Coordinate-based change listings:
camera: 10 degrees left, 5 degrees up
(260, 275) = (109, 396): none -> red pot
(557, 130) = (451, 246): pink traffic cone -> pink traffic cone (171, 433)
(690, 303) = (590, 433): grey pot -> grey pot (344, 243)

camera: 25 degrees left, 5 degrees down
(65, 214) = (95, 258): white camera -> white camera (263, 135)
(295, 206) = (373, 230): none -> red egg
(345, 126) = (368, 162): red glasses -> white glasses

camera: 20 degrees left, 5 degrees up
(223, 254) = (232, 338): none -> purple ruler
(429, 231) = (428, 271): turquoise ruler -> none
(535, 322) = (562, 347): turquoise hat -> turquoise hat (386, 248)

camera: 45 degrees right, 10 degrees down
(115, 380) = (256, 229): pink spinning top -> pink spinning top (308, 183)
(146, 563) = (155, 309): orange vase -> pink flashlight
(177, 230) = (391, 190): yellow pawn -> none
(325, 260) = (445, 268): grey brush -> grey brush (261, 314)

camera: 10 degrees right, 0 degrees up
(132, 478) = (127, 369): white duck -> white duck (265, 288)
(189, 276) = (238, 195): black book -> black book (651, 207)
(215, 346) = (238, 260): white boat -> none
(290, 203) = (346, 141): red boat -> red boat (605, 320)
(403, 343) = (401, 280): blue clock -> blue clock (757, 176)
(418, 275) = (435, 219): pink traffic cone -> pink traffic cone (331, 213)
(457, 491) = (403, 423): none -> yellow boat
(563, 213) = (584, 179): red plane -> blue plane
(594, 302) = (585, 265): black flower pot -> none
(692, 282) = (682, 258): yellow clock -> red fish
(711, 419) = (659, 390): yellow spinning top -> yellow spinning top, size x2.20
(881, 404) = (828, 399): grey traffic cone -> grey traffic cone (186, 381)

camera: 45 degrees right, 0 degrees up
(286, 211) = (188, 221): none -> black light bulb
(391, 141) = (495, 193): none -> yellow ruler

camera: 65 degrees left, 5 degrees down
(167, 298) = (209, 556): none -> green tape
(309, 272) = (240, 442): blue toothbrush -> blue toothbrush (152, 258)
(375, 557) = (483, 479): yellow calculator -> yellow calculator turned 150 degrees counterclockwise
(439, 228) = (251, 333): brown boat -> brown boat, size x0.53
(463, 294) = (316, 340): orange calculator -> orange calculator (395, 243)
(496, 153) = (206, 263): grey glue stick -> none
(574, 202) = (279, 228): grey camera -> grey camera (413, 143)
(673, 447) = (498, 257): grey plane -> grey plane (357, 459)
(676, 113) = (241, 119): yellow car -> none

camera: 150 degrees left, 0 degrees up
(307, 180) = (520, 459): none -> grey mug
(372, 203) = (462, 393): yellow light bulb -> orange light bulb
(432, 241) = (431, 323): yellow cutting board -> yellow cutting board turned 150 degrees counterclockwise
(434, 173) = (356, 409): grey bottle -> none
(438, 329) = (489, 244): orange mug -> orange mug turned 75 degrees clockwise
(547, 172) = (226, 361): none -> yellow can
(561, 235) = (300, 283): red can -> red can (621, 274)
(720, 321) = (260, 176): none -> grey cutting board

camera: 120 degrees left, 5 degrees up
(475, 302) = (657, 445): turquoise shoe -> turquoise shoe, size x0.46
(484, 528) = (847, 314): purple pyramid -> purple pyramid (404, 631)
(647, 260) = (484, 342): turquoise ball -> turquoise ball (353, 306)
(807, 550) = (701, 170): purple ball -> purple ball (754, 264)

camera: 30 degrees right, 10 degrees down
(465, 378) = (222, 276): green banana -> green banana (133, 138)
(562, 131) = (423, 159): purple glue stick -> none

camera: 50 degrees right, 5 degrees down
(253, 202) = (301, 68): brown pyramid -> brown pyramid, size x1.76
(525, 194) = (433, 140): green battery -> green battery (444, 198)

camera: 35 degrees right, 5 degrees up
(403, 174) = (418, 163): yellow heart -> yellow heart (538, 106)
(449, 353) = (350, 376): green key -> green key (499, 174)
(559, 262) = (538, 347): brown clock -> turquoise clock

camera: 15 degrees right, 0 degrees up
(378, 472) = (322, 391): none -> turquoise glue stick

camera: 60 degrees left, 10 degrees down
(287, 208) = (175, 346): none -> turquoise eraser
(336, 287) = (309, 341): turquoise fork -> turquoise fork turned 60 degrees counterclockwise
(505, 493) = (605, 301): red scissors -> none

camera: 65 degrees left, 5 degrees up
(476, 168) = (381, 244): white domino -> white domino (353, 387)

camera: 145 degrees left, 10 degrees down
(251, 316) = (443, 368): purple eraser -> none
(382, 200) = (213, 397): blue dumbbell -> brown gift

▸ **Goal of the exercise**
Using the records above, copy word for word the line with "camera: 25 degrees left, 5 degrees down", the line with "(439, 228) = (251, 333): brown", and every line between them.

▸ **Result for this task**
camera: 25 degrees left, 5 degrees down
(65, 214) = (95, 258): white camera -> white camera (263, 135)
(295, 206) = (373, 230): none -> red egg
(345, 126) = (368, 162): red glasses -> white glasses

camera: 20 degrees left, 5 degrees up
(223, 254) = (232, 338): none -> purple ruler
(429, 231) = (428, 271): turquoise ruler -> none
(535, 322) = (562, 347): turquoise hat -> turquoise hat (386, 248)

camera: 45 degrees right, 10 degrees down
(115, 380) = (256, 229): pink spinning top -> pink spinning top (308, 183)
(146, 563) = (155, 309): orange vase -> pink flashlight
(177, 230) = (391, 190): yellow pawn -> none
(325, 260) = (445, 268): grey brush -> grey brush (261, 314)

camera: 10 degrees right, 0 degrees up
(132, 478) = (127, 369): white duck -> white duck (265, 288)
(189, 276) = (238, 195): black book -> black book (651, 207)
(215, 346) = (238, 260): white boat -> none
(290, 203) = (346, 141): red boat -> red boat (605, 320)
(403, 343) = (401, 280): blue clock -> blue clock (757, 176)
(418, 275) = (435, 219): pink traffic cone -> pink traffic cone (331, 213)
(457, 491) = (403, 423): none -> yellow boat
(563, 213) = (584, 179): red plane -> blue plane
(594, 302) = (585, 265): black flower pot -> none
(692, 282) = (682, 258): yellow clock -> red fish
(711, 419) = (659, 390): yellow spinning top -> yellow spinning top, size x2.20
(881, 404) = (828, 399): grey traffic cone -> grey traffic cone (186, 381)

camera: 45 degrees right, 0 degrees up
(286, 211) = (188, 221): none -> black light bulb
(391, 141) = (495, 193): none -> yellow ruler

camera: 65 degrees left, 5 degrees down
(167, 298) = (209, 556): none -> green tape
(309, 272) = (240, 442): blue toothbrush -> blue toothbrush (152, 258)
(375, 557) = (483, 479): yellow calculator -> yellow calculator turned 150 degrees counterclockwise
(439, 228) = (251, 333): brown boat -> brown boat, size x0.53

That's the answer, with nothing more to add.